**WORK ORDER**
In the data below, one line contains "Q1: NPN S8050" and a later one contains "BAT1: 3V (plus". Print both, with every line between them, exactly and alone.

**DATA FOR REVIEW**
-.-.-

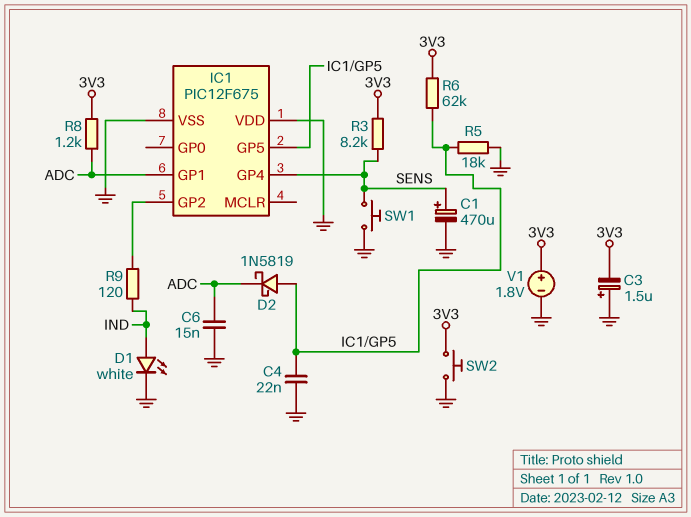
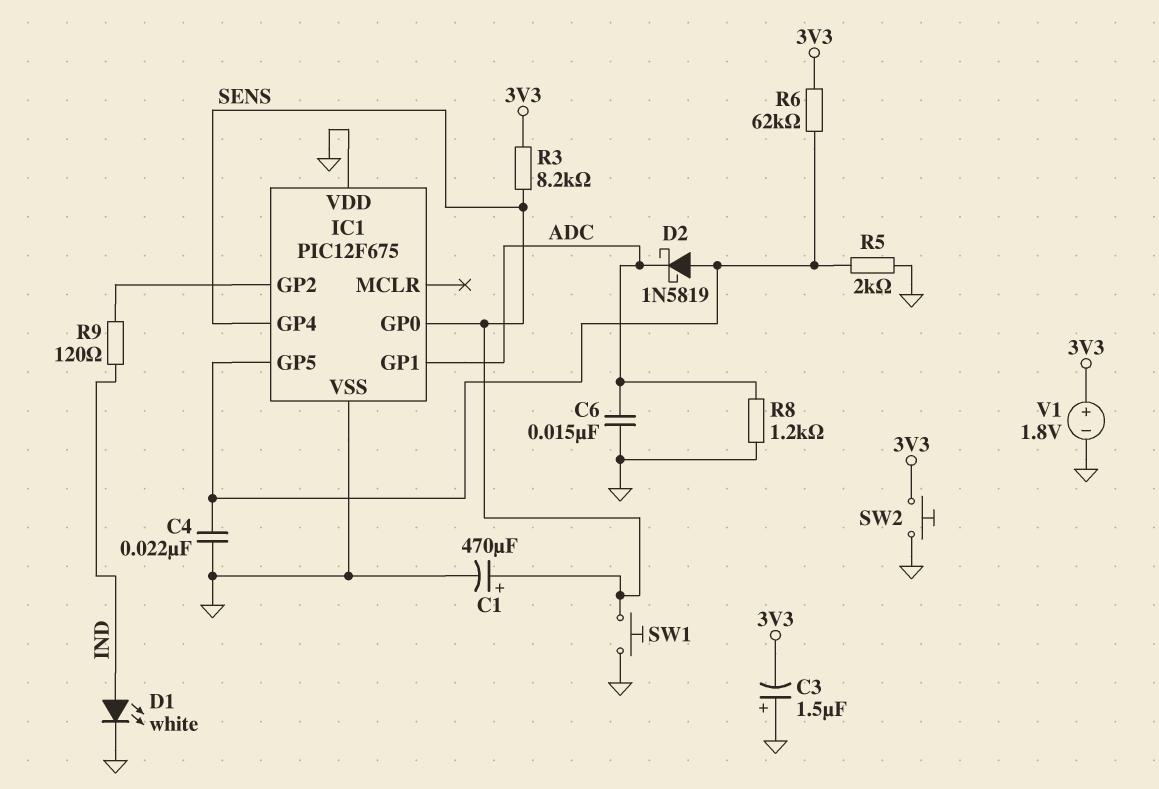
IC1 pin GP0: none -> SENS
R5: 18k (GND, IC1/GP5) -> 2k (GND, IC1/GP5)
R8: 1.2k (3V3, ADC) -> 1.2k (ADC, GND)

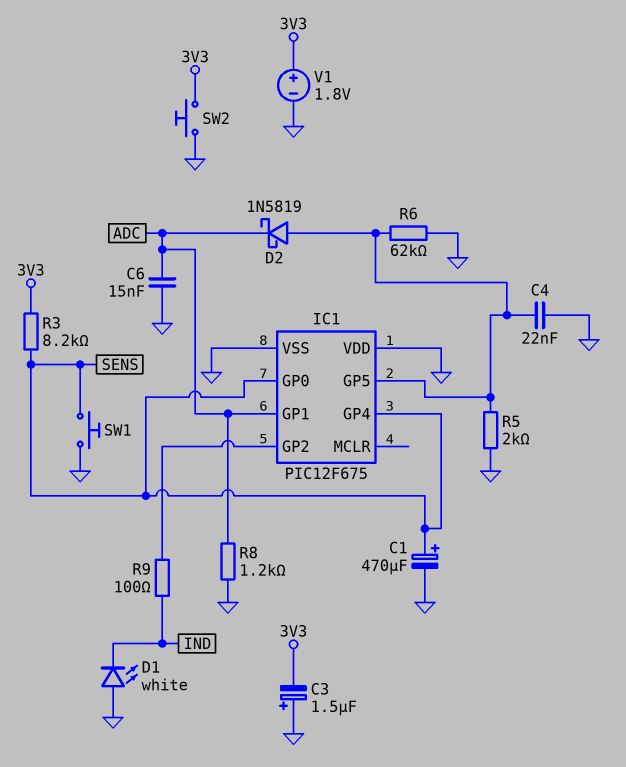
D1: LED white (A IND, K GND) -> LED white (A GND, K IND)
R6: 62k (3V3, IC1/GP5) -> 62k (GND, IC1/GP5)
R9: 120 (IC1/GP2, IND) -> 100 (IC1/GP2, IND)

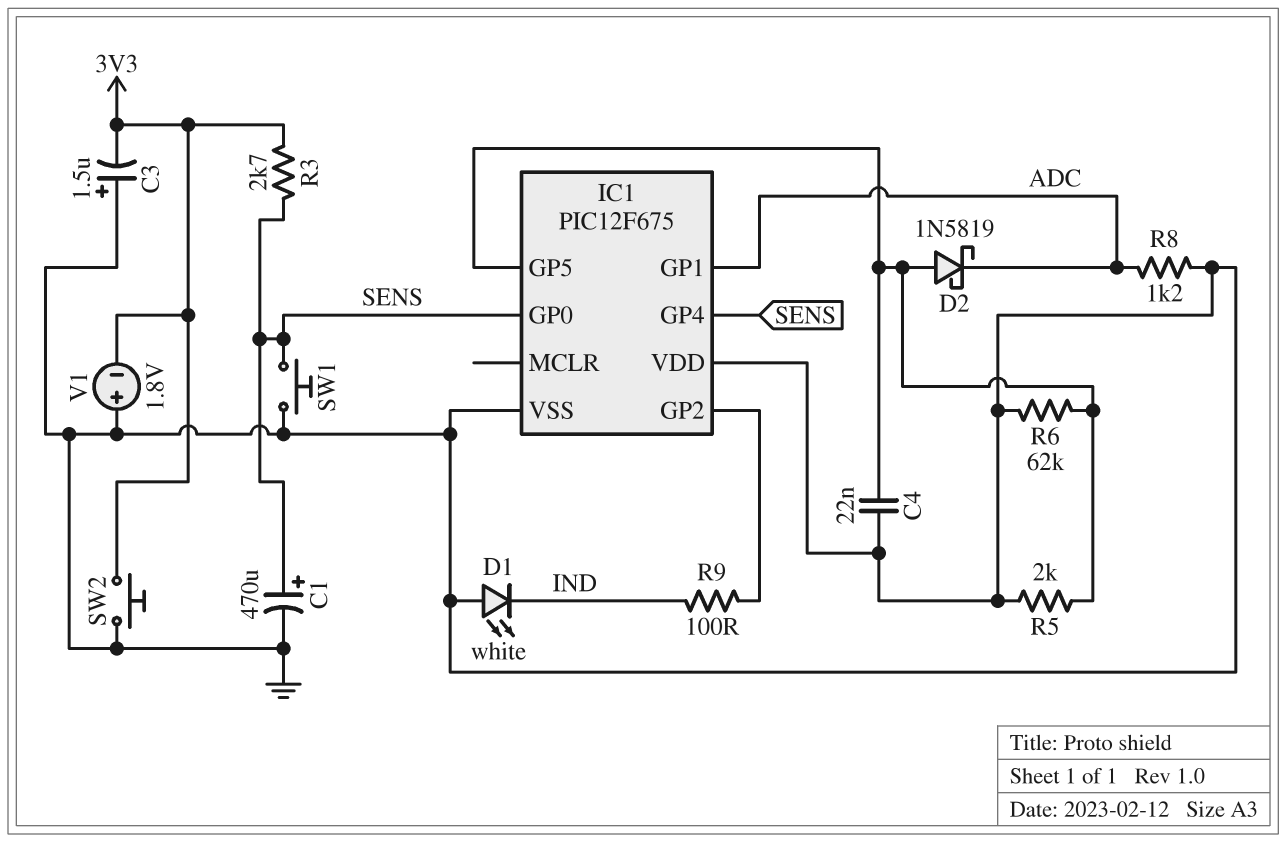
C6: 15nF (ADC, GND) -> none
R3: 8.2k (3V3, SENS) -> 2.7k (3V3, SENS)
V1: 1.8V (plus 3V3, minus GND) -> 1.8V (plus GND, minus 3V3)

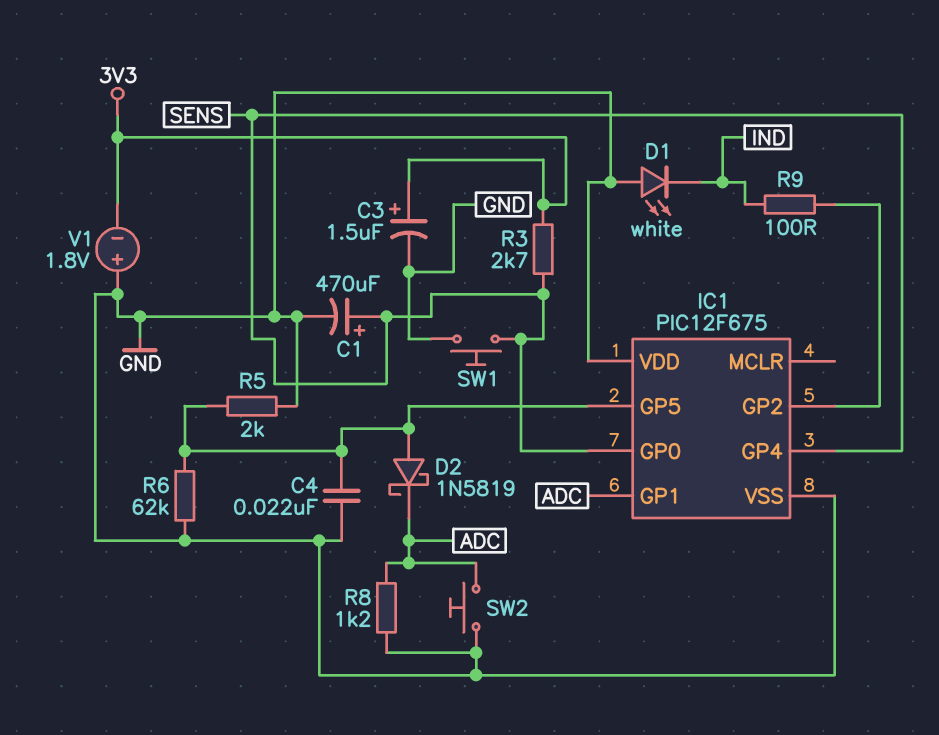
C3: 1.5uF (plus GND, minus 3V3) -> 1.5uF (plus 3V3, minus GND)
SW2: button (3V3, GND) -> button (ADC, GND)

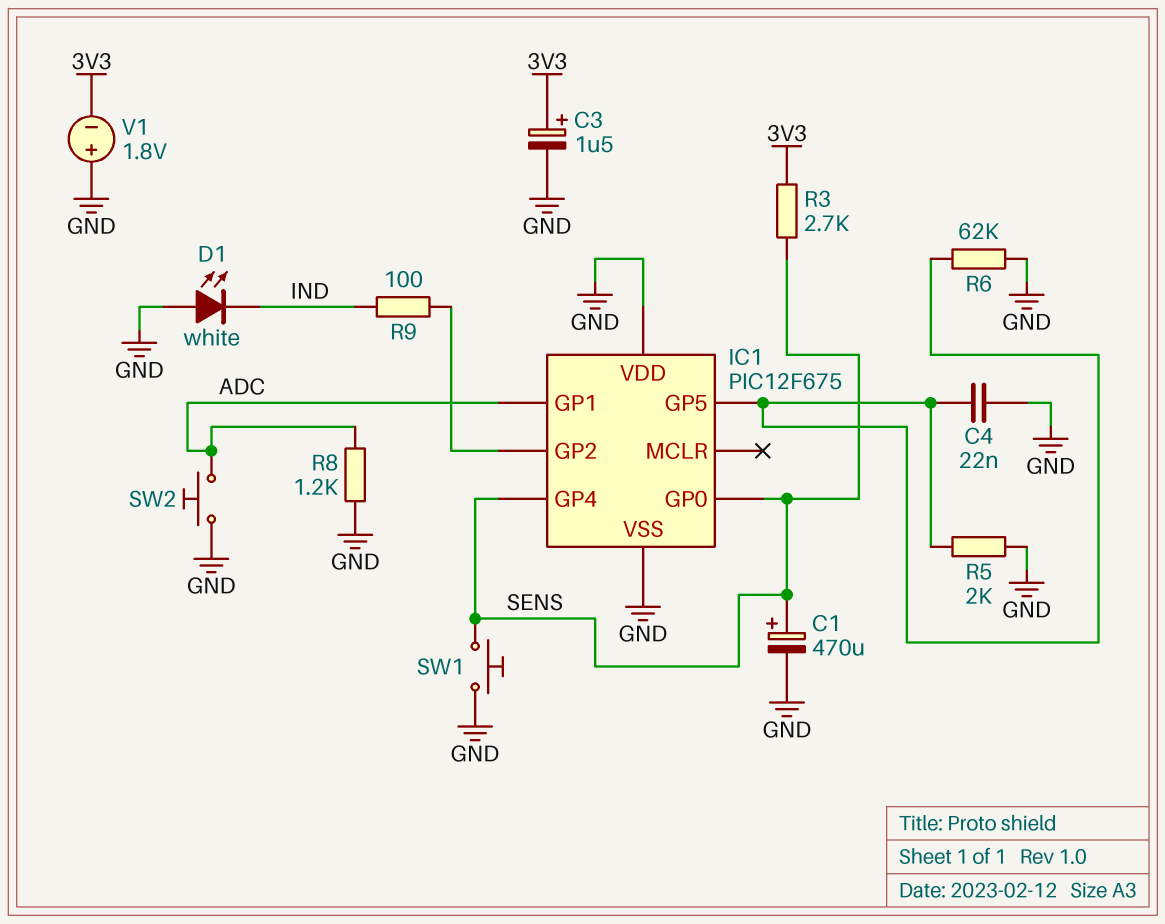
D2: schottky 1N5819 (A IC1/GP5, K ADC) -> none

-.-.-

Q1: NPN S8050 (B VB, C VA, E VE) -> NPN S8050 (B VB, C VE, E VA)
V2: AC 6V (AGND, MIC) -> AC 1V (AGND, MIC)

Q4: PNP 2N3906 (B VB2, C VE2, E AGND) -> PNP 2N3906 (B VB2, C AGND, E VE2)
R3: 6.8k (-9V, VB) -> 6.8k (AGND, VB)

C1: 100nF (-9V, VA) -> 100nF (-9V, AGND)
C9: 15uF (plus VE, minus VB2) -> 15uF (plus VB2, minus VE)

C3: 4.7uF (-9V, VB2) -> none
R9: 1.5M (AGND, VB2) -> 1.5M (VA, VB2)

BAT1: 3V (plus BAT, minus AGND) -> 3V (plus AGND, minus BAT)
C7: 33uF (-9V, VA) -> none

-.-.-

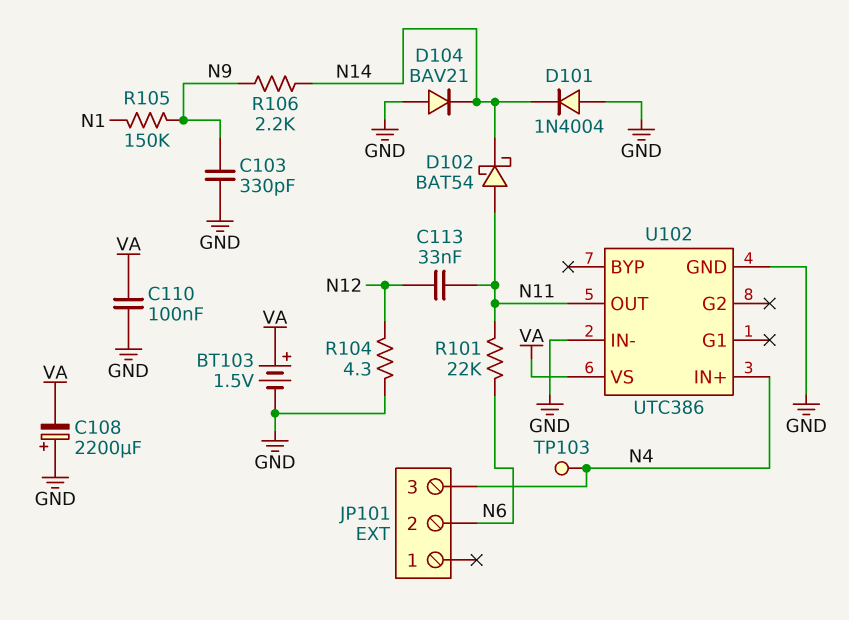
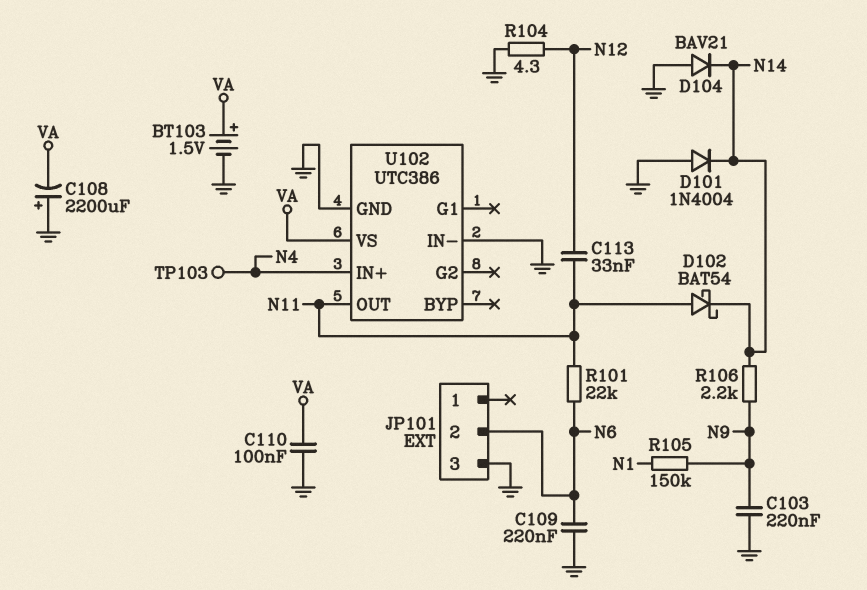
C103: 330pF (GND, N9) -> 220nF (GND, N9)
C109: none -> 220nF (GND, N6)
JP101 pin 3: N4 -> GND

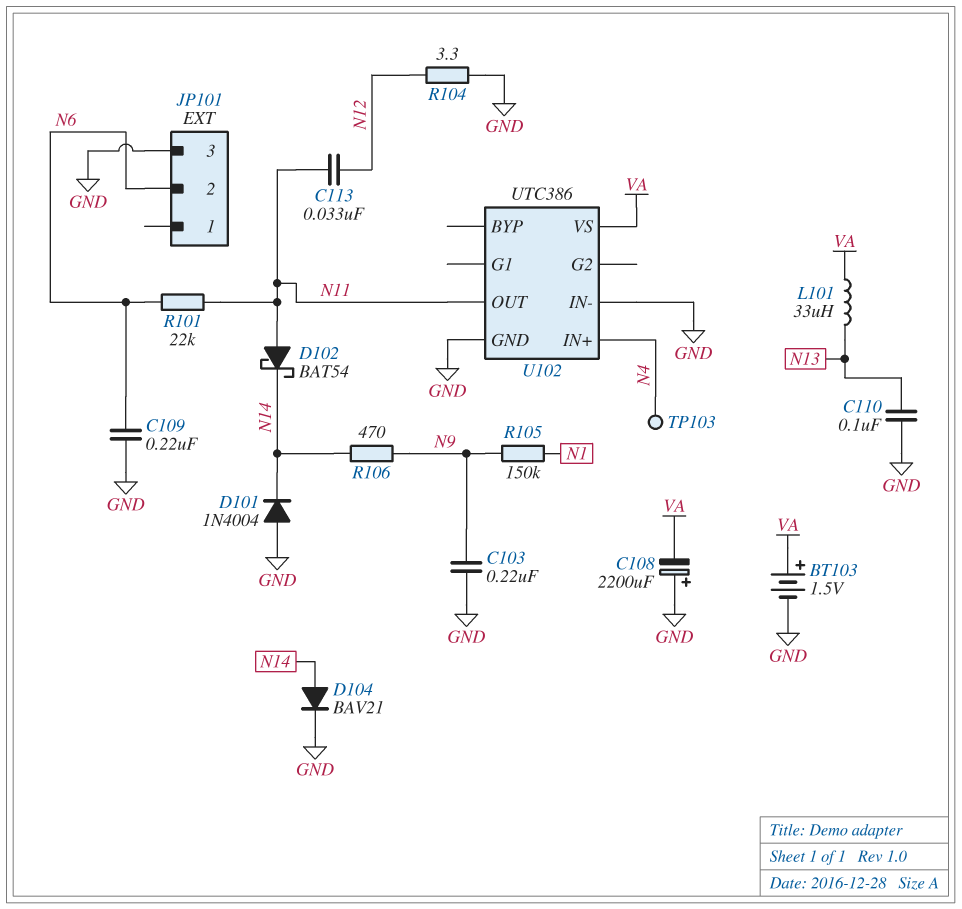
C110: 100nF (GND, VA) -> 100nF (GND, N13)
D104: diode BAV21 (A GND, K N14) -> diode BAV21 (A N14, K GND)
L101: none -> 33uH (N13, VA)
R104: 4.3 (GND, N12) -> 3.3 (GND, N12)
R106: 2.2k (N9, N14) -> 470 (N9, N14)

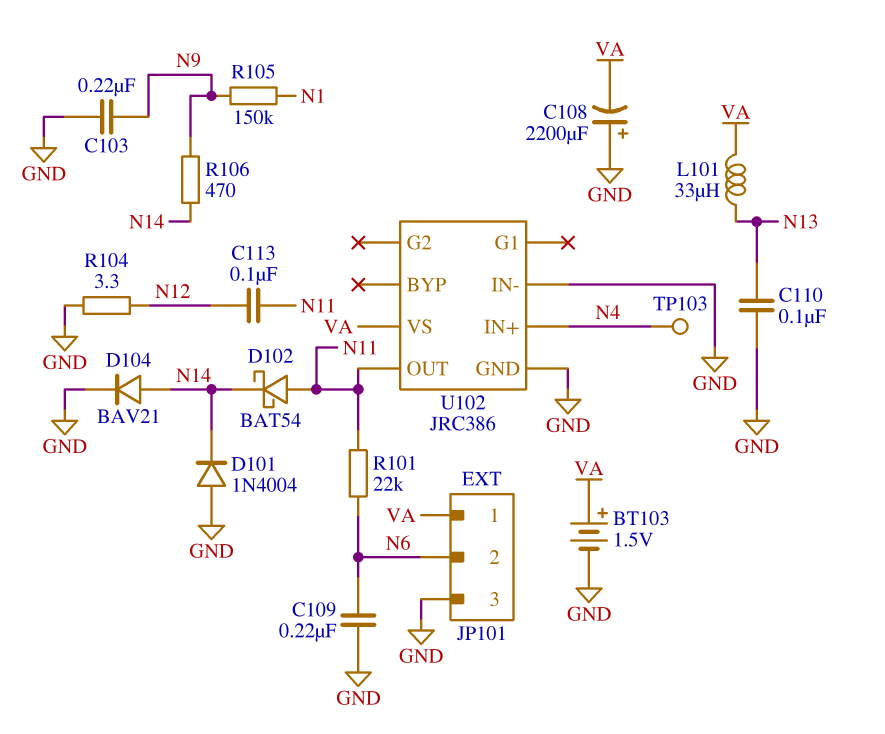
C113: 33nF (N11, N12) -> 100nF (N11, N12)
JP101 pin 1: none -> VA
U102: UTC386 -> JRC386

-.-.-

**OUTPUT FOR THIS EXERCISE**
Q1: NPN S8050 (B VB, C VA, E VE) -> NPN S8050 (B VB, C VE, E VA)
V2: AC 6V (AGND, MIC) -> AC 1V (AGND, MIC)

Q4: PNP 2N3906 (B VB2, C VE2, E AGND) -> PNP 2N3906 (B VB2, C AGND, E VE2)
R3: 6.8k (-9V, VB) -> 6.8k (AGND, VB)

C1: 100nF (-9V, VA) -> 100nF (-9V, AGND)
C9: 15uF (plus VE, minus VB2) -> 15uF (plus VB2, minus VE)

C3: 4.7uF (-9V, VB2) -> none
R9: 1.5M (AGND, VB2) -> 1.5M (VA, VB2)

BAT1: 3V (plus BAT, minus AGND) -> 3V (plus AGND, minus BAT)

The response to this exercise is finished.